Data extracts
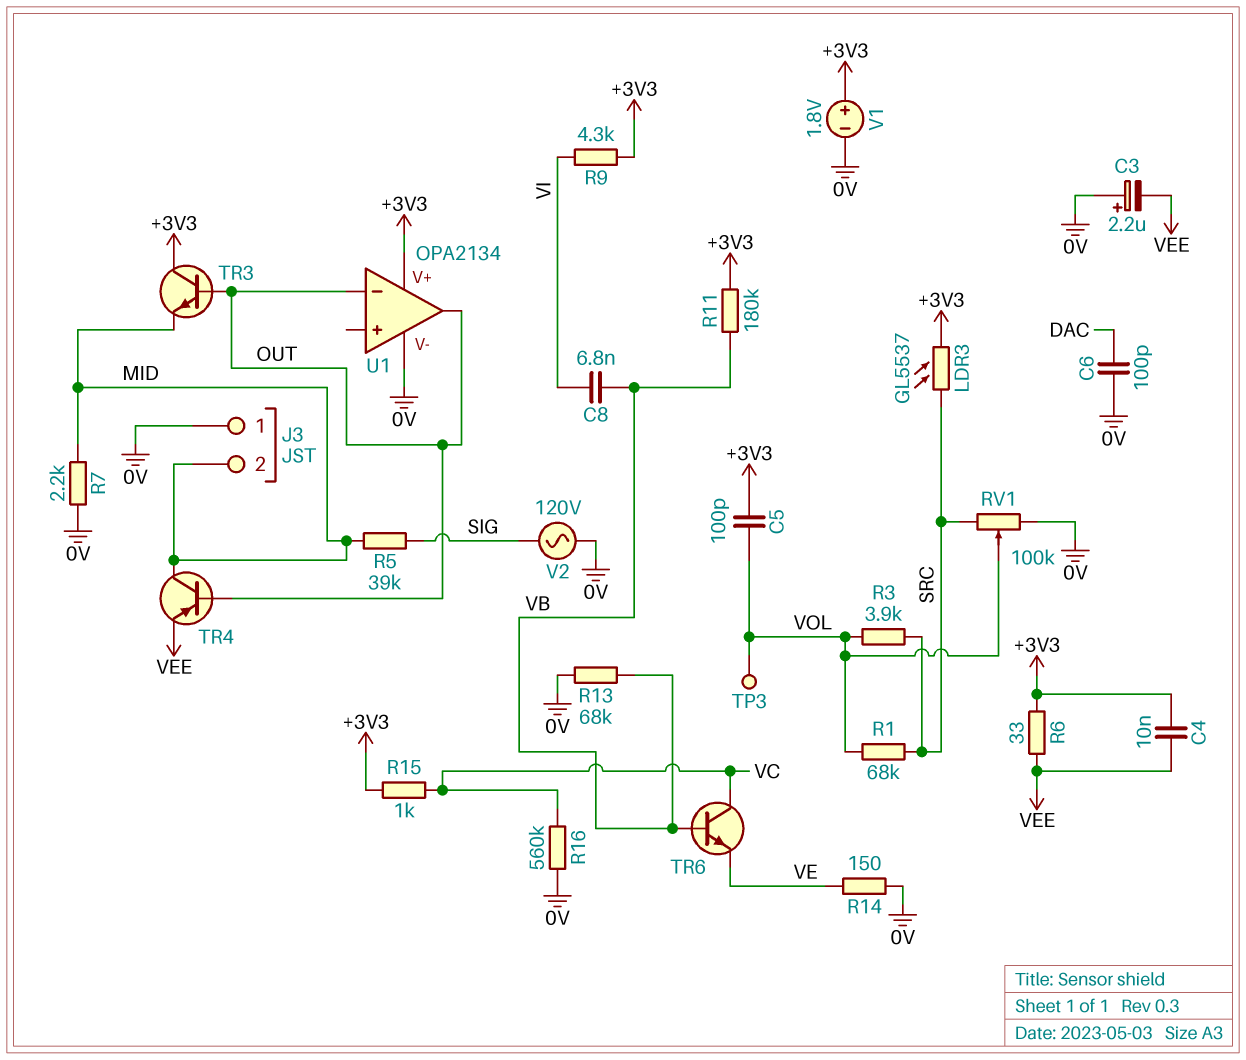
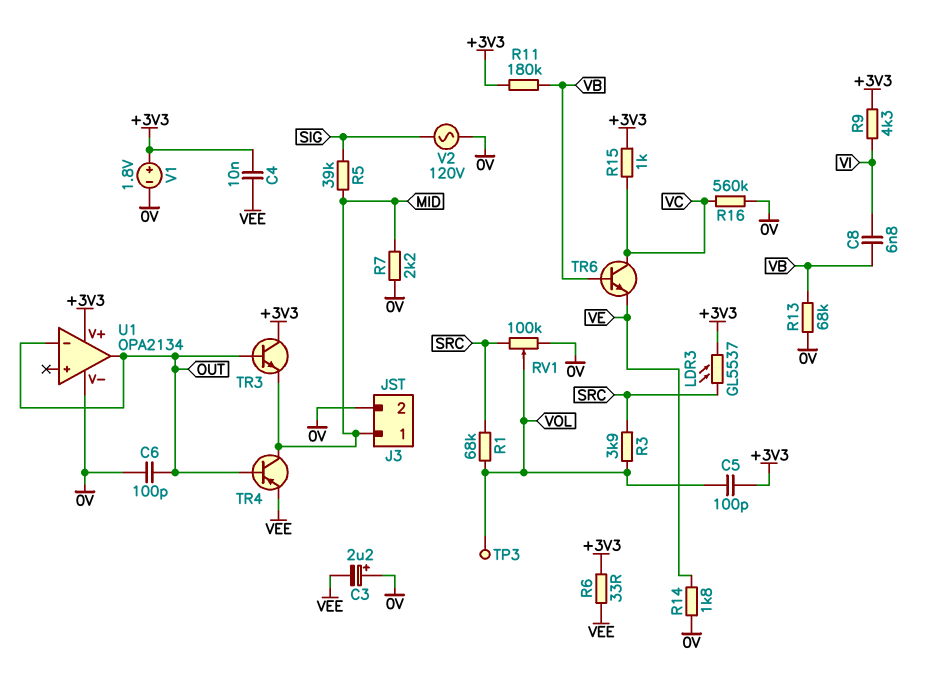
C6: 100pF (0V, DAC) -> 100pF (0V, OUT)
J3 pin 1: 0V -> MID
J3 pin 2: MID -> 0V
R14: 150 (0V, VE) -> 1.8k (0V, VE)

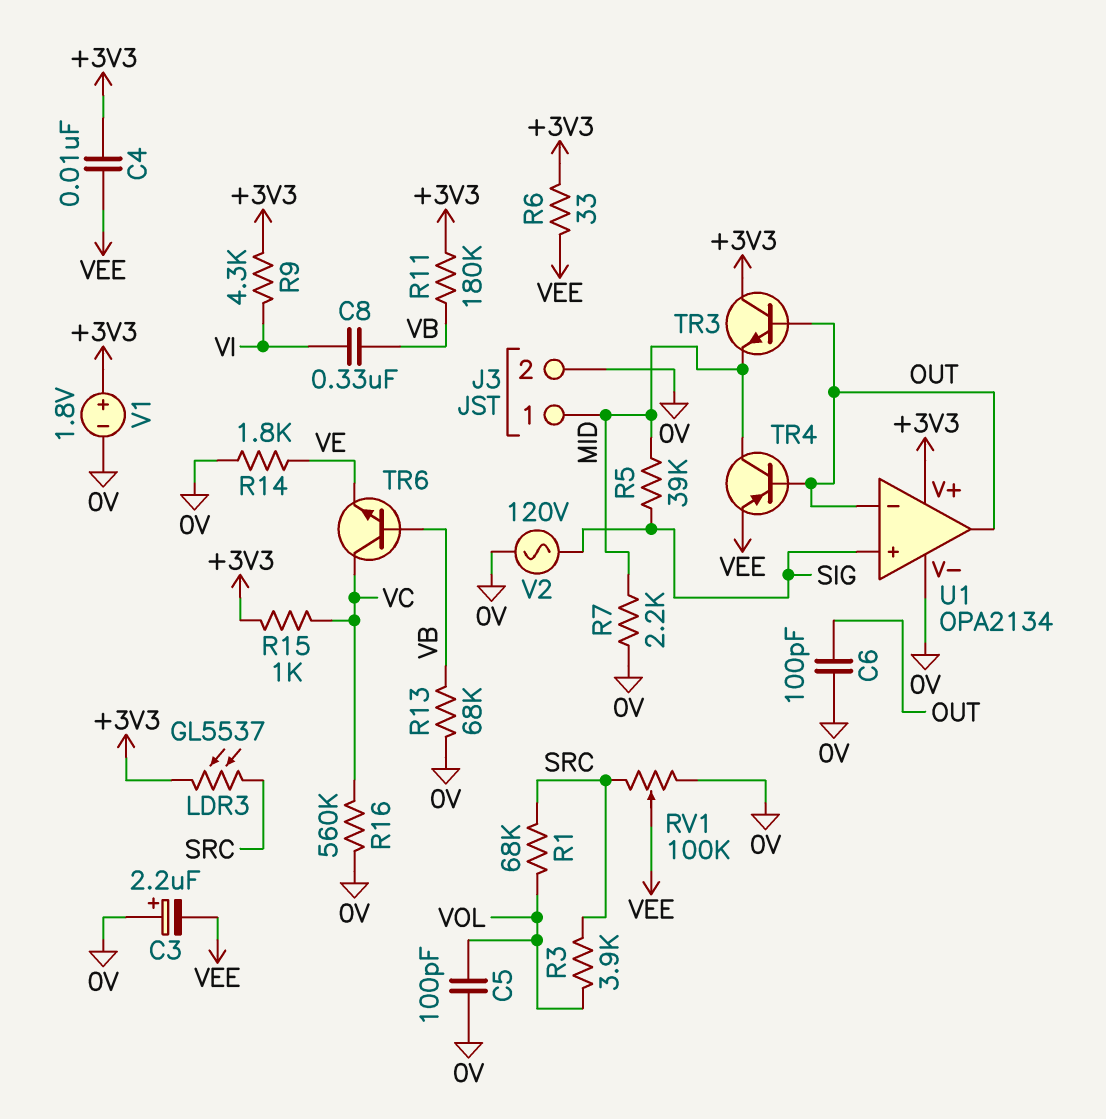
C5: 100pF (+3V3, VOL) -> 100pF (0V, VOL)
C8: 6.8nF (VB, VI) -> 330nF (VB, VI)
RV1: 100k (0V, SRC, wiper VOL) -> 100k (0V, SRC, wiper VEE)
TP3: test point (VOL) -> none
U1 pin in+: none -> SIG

--

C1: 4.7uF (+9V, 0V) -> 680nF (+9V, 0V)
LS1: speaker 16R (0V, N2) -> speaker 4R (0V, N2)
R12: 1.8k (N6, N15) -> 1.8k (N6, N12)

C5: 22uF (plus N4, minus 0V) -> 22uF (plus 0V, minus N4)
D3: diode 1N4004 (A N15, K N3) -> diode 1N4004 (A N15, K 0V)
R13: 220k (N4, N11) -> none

...

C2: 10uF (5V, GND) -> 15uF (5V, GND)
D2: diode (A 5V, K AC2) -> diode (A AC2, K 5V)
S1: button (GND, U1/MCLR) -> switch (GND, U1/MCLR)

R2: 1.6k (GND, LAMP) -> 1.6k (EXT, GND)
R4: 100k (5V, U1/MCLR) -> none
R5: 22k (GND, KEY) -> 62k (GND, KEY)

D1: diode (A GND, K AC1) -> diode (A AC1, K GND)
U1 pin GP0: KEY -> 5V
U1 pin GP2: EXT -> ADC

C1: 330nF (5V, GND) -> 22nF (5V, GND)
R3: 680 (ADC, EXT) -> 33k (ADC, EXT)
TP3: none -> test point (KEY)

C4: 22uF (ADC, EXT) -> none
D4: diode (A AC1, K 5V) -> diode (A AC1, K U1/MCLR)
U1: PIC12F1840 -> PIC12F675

What to work on
In the listing above, locate the line containing "S1: button (GND, U1/MCLR)" and the line containing "U1 pin GP2: EXT -> ADC", then transcribe both and every line between them verbatim.

Output below
S1: button (GND, U1/MCLR) -> switch (GND, U1/MCLR)

R2: 1.6k (GND, LAMP) -> 1.6k (EXT, GND)
R4: 100k (5V, U1/MCLR) -> none
R5: 22k (GND, KEY) -> 62k (GND, KEY)

D1: diode (A GND, K AC1) -> diode (A AC1, K GND)
U1 pin GP0: KEY -> 5V
U1 pin GP2: EXT -> ADC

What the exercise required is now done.